# Exercise prompt
The copy should hold exactly the lines below from the one that contains "(612, 206) = (431, 137): none -> green shoe" through the one that contains "(619, 372) = (509, 272): purple" and nothing else, so no pictures.

# Records shown
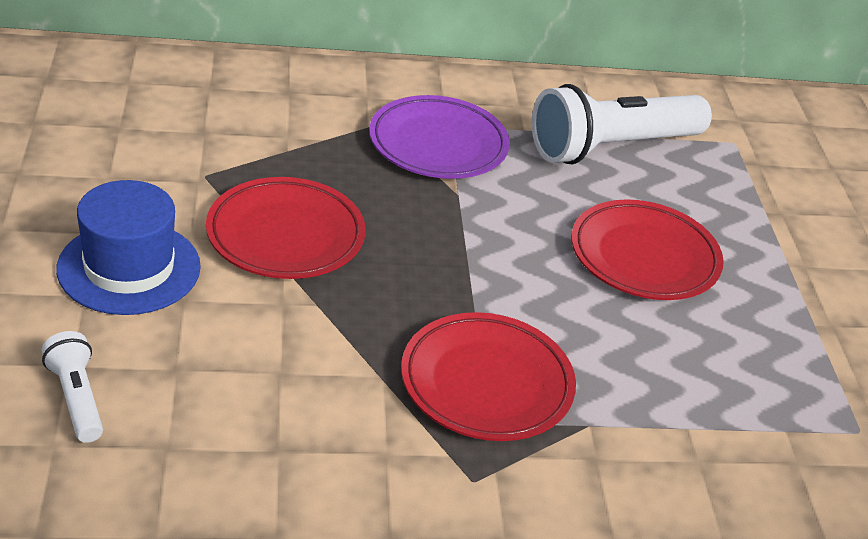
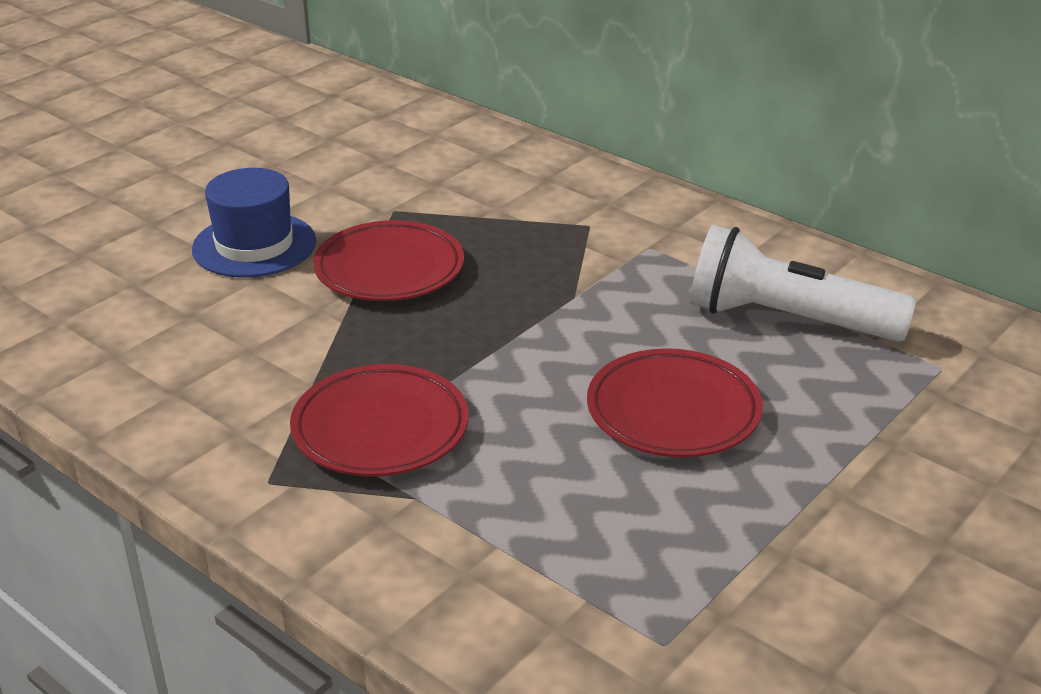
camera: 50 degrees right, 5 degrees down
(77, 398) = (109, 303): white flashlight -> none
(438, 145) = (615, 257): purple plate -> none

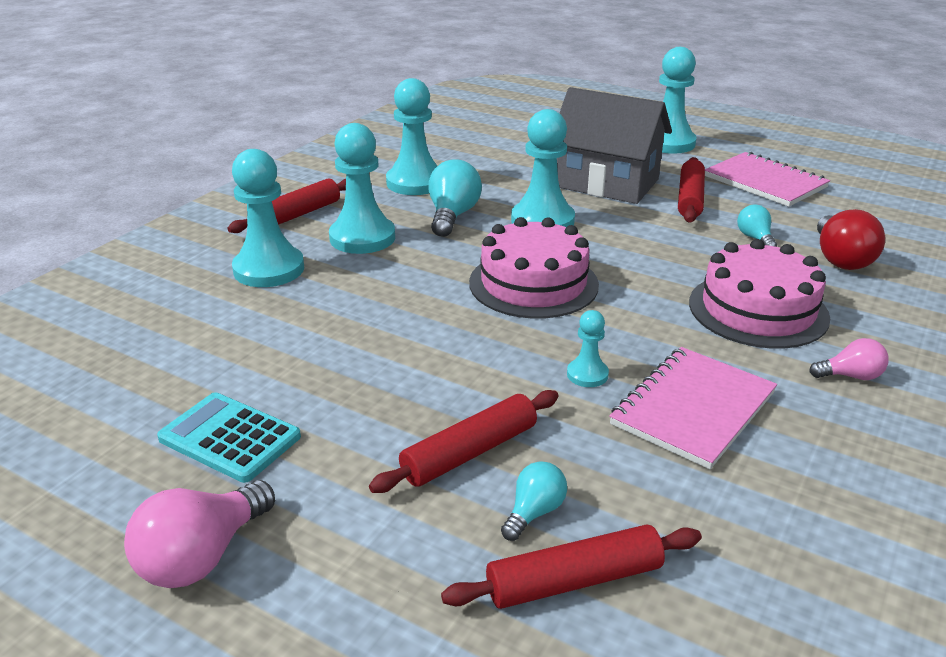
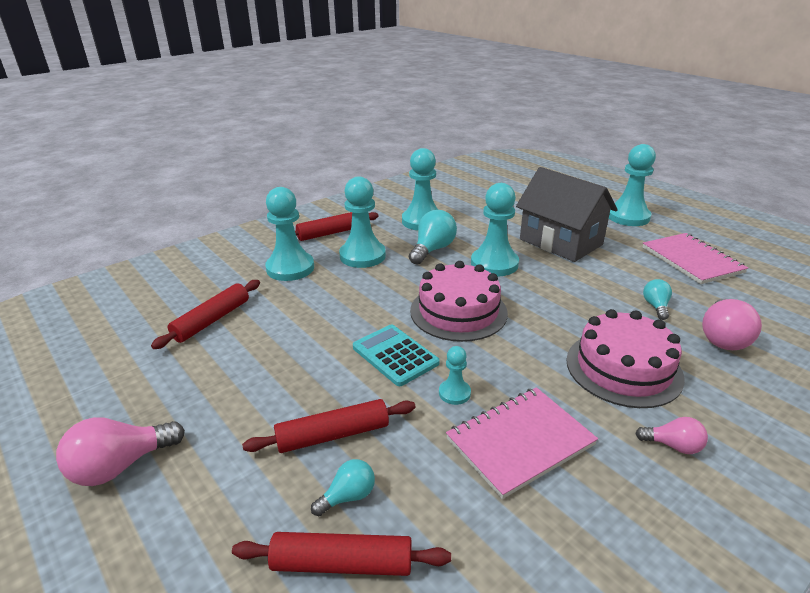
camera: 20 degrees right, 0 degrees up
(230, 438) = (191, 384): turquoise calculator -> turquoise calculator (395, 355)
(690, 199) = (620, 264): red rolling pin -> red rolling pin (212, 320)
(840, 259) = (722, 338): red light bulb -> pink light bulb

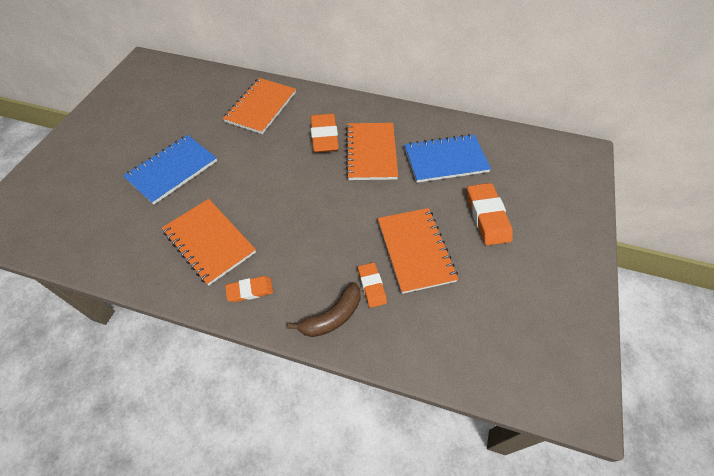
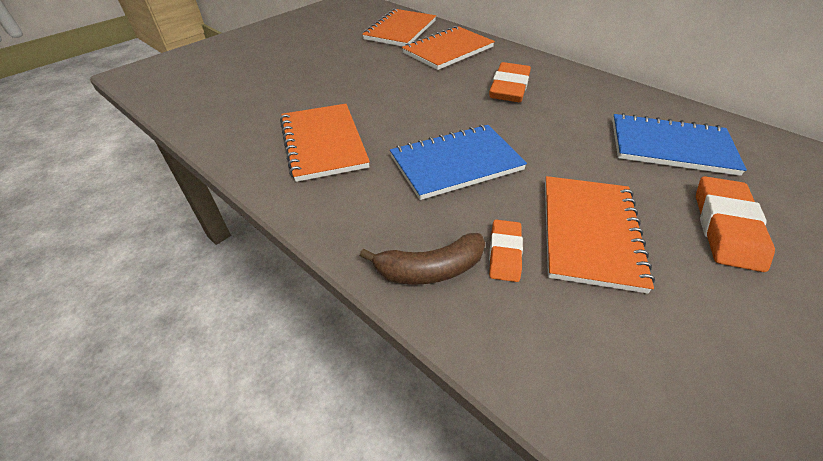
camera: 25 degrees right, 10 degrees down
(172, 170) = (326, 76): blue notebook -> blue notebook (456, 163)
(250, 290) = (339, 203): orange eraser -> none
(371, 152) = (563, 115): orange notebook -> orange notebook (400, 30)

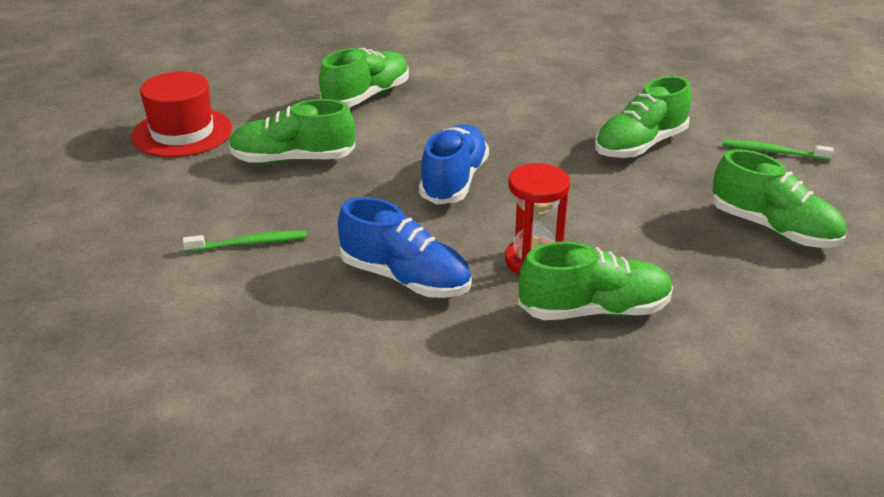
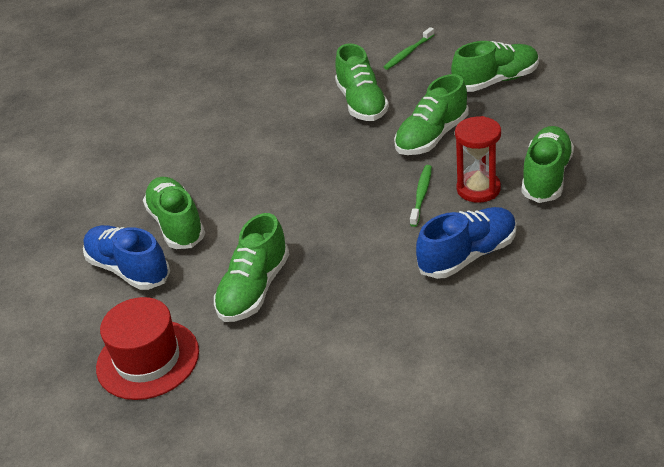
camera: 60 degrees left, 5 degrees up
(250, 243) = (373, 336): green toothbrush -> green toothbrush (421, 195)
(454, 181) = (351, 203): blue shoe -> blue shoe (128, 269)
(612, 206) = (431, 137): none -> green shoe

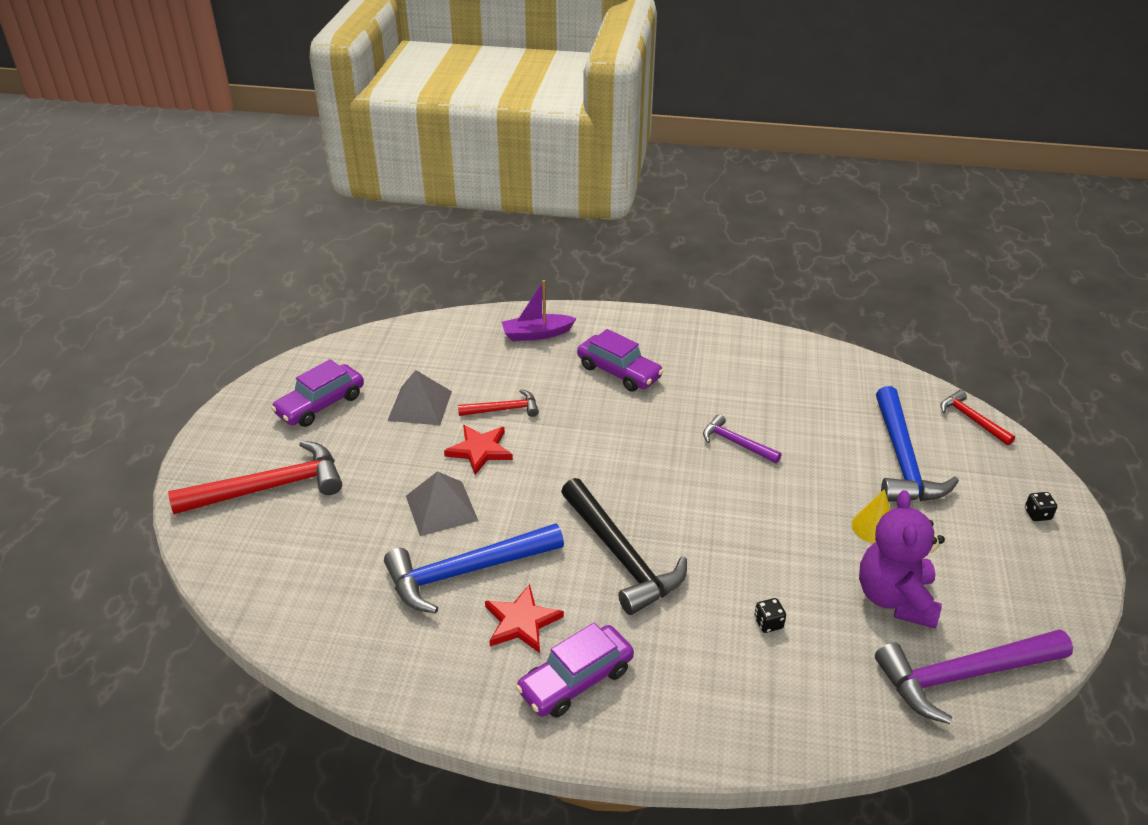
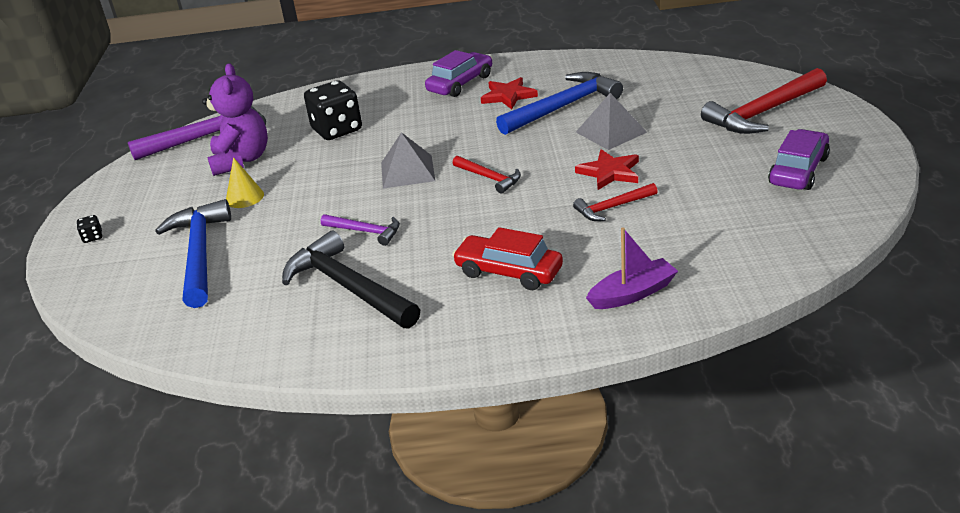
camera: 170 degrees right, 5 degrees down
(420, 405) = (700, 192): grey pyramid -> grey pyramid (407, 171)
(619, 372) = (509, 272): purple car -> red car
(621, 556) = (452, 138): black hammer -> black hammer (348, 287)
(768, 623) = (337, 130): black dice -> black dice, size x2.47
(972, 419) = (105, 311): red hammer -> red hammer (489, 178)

# Task answer
(612, 206) = (431, 137): none -> green shoe

camera: 170 degrees right, 5 degrees down
(420, 405) = (700, 192): grey pyramid -> grey pyramid (407, 171)
(619, 372) = (509, 272): purple car -> red car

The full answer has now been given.